● **What is expected**
With the line containing "white ring [34,228,135,282]" as the first and the final line of the entries as the last, repeat exactly the lines in that span, including both.

● **Extracted records**
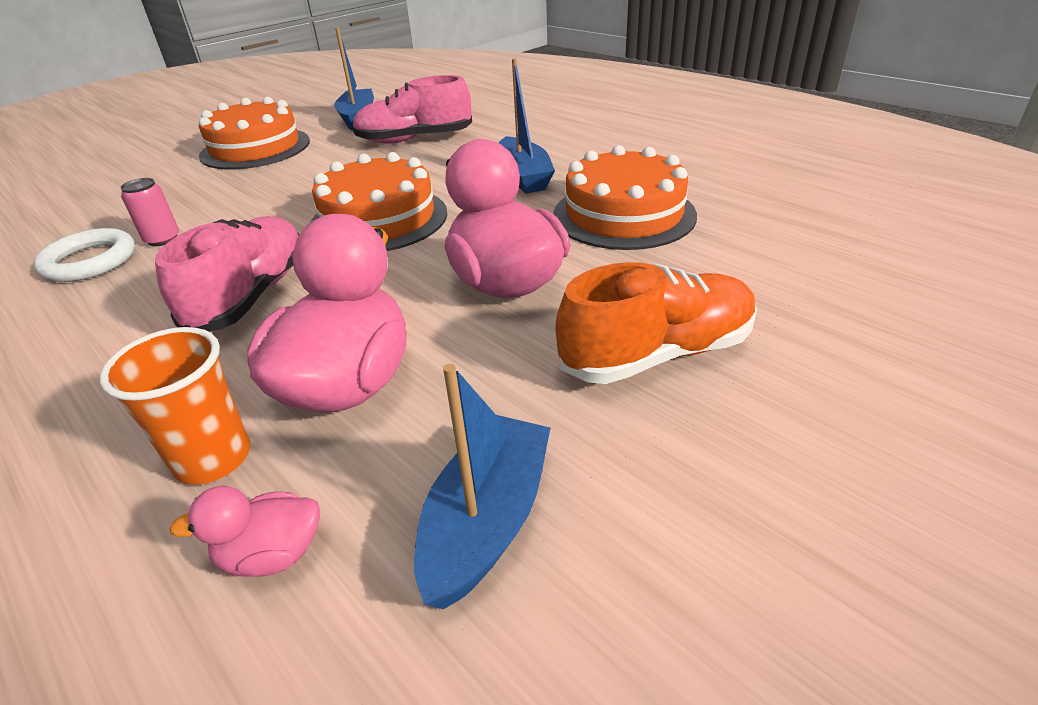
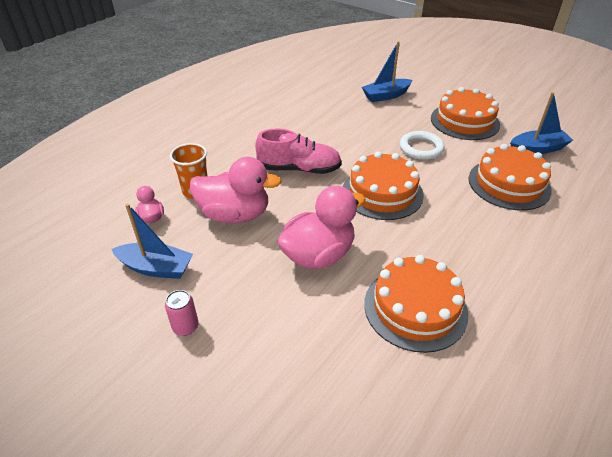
camera: 80 degrees right, 5 degrees up
white ring [34,228,135,282] -> white ring moved to [400,131,445,160]
pink can [120,178,179,246] -> pink can moved to [165,290,199,336]
pink shoe [352,75,472,144] -> orange cake [469,144,552,210]
blue boat [499,59,555,193] -> blue boat moved to [362,41,413,102]
orange shoe [556,262,757,384] -> none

● **Solution to this exercise**
white ring [34,228,135,282] -> white ring moved to [400,131,445,160]
pink can [120,178,179,246] -> pink can moved to [165,290,199,336]
pink shoe [352,75,472,144] -> orange cake [469,144,552,210]
blue boat [499,59,555,193] -> blue boat moved to [362,41,413,102]
orange shoe [556,262,757,384] -> none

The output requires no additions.